EXERCISE
Count the lines in the entries below that contain the string "kern", treating uppercase and lowercase as different, and reply with that number alone.

GIVEN DATA
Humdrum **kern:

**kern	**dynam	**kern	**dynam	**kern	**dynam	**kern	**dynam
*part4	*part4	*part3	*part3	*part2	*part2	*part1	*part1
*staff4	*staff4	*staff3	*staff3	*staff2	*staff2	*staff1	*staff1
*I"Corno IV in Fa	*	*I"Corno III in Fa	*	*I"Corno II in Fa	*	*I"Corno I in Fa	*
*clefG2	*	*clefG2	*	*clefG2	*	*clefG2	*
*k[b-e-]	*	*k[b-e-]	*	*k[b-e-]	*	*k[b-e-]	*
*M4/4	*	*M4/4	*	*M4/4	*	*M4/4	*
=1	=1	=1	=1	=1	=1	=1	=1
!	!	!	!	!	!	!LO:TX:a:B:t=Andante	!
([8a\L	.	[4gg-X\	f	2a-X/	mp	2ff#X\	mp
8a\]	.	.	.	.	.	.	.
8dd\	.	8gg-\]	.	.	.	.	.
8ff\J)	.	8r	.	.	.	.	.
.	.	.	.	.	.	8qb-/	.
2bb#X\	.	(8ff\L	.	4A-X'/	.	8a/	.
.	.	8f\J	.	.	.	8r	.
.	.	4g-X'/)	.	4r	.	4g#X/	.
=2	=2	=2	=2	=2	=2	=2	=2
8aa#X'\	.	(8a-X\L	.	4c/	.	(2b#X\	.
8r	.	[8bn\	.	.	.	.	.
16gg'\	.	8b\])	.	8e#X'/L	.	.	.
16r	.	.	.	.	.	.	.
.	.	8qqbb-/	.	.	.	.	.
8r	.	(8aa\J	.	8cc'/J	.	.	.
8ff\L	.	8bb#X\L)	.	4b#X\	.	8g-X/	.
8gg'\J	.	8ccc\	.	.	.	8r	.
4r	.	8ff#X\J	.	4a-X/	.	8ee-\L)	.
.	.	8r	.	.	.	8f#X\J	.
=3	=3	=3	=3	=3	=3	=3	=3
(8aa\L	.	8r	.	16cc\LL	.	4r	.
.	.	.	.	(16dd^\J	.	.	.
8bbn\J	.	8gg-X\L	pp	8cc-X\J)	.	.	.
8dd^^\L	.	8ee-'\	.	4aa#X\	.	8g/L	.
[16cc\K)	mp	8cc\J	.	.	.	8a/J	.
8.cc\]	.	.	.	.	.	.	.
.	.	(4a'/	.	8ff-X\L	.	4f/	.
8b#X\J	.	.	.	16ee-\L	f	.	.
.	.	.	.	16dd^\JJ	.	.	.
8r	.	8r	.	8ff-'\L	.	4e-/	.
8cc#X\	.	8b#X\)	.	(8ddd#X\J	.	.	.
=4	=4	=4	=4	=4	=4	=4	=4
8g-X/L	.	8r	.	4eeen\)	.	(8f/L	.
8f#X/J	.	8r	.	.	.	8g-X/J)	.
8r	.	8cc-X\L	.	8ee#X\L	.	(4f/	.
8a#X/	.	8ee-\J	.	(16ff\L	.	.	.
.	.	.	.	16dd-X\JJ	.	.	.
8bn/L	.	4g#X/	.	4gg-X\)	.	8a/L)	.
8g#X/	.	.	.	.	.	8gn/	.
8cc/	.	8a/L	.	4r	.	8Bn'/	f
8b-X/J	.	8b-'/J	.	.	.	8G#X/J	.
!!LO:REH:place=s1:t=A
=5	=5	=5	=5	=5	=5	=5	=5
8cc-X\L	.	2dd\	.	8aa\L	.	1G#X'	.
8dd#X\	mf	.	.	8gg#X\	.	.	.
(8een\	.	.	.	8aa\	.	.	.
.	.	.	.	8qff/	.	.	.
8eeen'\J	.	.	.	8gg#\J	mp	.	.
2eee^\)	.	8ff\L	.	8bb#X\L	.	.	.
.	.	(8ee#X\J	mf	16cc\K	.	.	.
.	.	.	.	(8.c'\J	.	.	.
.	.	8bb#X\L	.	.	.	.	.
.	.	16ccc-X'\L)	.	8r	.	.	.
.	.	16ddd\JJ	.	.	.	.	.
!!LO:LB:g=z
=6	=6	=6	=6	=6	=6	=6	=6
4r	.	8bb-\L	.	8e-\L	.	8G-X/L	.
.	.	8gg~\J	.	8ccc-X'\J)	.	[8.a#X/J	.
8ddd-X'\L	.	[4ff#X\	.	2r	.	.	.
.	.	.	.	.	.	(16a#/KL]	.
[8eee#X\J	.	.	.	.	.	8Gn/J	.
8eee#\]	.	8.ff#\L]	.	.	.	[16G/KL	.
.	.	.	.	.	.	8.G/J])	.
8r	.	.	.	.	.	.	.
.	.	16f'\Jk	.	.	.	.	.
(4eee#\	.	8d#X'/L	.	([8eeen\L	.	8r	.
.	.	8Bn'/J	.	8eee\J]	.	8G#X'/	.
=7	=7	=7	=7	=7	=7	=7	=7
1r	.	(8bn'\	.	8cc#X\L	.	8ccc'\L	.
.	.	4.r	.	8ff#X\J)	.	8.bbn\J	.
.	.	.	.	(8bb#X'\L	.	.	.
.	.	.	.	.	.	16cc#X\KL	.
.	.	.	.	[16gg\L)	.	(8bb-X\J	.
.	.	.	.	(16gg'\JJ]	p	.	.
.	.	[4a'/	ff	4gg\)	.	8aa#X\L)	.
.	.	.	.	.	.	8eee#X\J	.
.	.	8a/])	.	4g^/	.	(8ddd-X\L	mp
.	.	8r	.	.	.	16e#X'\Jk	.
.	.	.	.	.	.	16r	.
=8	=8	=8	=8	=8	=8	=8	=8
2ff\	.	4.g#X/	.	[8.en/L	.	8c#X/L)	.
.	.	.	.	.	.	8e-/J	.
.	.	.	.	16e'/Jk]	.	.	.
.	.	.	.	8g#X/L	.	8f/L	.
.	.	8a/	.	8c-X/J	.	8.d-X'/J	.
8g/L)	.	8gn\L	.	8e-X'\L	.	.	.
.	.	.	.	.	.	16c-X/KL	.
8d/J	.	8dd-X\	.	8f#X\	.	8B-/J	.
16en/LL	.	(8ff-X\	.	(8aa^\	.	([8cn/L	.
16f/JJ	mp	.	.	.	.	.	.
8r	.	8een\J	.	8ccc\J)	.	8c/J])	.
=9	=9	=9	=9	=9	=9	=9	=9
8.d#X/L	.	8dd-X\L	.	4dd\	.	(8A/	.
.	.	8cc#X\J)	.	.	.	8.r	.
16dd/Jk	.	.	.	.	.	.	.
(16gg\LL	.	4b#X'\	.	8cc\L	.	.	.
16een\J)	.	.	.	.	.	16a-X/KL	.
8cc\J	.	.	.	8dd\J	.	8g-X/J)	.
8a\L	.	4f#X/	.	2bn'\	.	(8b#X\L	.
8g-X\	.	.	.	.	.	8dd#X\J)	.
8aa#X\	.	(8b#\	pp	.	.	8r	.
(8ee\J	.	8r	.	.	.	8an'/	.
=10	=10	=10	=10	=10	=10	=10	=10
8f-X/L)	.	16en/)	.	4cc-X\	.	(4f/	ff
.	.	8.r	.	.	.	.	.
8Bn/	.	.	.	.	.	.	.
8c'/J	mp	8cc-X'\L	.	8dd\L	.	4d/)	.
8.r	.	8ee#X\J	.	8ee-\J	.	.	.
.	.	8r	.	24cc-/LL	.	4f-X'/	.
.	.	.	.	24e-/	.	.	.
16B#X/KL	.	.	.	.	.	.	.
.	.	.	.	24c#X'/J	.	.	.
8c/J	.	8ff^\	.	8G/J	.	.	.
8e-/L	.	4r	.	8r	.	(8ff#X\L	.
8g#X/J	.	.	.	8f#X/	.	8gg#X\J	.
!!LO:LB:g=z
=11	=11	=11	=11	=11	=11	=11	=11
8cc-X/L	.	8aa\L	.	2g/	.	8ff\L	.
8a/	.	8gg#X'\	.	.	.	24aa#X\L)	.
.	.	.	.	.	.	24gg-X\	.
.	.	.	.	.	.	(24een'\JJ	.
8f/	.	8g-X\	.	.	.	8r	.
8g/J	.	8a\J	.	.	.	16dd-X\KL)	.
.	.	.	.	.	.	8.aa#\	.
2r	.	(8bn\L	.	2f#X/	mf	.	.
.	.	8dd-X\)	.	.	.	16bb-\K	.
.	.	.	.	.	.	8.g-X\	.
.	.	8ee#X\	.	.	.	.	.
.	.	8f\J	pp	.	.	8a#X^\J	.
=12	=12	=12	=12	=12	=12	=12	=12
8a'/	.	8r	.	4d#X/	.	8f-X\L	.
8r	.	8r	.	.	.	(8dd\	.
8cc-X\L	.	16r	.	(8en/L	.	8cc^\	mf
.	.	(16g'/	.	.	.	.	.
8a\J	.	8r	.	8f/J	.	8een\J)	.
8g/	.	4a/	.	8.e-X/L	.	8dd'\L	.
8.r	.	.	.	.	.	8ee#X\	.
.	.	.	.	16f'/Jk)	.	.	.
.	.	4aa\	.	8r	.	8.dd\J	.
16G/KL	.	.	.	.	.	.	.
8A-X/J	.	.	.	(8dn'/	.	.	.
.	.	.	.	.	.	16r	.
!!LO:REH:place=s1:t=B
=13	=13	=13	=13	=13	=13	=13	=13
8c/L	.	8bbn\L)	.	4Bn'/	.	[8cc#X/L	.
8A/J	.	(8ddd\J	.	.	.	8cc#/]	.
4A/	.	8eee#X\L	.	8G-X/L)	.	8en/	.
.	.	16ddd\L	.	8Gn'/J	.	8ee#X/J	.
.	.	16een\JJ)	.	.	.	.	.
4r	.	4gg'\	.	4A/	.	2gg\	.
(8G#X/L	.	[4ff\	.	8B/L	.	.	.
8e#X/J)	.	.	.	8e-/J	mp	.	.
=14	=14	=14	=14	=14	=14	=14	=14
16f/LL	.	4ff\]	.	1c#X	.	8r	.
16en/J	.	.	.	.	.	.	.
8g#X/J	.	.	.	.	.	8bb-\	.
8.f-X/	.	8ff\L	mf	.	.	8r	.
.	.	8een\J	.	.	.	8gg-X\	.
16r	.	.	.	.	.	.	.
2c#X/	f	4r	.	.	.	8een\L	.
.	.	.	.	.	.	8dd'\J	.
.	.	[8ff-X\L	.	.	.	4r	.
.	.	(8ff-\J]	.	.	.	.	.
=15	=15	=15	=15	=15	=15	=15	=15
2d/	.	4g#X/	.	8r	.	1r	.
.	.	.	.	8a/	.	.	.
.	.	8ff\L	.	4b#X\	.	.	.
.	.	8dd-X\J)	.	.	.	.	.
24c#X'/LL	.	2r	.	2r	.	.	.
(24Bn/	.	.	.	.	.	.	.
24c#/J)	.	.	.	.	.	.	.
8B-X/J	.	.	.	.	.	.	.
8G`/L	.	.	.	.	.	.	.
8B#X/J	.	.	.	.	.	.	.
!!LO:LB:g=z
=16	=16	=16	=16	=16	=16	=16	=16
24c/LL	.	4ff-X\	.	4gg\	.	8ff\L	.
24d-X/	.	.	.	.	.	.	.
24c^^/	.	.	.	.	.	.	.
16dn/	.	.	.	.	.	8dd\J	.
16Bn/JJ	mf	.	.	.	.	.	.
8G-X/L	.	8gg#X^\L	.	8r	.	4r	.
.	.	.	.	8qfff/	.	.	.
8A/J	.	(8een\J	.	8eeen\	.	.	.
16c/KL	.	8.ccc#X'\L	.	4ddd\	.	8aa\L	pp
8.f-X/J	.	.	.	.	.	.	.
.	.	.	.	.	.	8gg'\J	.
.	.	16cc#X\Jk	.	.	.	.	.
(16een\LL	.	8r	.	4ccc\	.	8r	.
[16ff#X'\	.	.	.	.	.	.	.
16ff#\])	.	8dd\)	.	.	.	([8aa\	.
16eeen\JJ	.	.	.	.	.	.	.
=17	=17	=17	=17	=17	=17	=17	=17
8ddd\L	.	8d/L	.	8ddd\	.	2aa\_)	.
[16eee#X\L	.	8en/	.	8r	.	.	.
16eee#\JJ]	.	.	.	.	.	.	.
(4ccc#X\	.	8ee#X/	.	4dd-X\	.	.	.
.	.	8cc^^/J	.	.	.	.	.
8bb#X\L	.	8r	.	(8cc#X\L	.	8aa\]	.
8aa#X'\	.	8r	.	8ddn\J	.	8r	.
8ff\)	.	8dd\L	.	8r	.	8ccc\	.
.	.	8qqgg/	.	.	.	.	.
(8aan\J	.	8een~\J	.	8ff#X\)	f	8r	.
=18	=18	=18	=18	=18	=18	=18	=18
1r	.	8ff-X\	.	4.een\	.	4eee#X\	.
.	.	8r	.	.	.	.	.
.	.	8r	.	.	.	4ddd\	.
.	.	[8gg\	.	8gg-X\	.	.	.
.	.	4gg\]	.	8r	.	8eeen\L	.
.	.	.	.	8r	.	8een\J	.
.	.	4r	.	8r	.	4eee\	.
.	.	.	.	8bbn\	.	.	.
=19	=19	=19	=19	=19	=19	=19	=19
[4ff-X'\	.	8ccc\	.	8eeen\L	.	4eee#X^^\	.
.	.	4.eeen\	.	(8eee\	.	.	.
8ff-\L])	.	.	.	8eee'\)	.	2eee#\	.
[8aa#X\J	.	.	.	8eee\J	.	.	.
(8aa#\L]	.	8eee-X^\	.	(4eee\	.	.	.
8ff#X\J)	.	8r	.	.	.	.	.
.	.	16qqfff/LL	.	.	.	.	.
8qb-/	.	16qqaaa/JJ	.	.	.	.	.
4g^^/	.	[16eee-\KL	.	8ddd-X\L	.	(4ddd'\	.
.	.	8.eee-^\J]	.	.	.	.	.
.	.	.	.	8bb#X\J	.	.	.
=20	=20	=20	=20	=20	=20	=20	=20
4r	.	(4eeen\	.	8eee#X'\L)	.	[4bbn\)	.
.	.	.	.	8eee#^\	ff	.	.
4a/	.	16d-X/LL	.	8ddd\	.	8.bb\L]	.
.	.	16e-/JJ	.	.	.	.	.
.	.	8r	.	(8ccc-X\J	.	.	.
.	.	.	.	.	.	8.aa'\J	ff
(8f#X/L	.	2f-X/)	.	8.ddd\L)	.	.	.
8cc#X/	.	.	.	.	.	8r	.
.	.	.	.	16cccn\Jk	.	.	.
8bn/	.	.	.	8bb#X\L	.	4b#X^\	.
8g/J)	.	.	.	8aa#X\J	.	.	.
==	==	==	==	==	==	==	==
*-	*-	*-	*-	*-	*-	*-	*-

OUTPUT OF THE TASK
2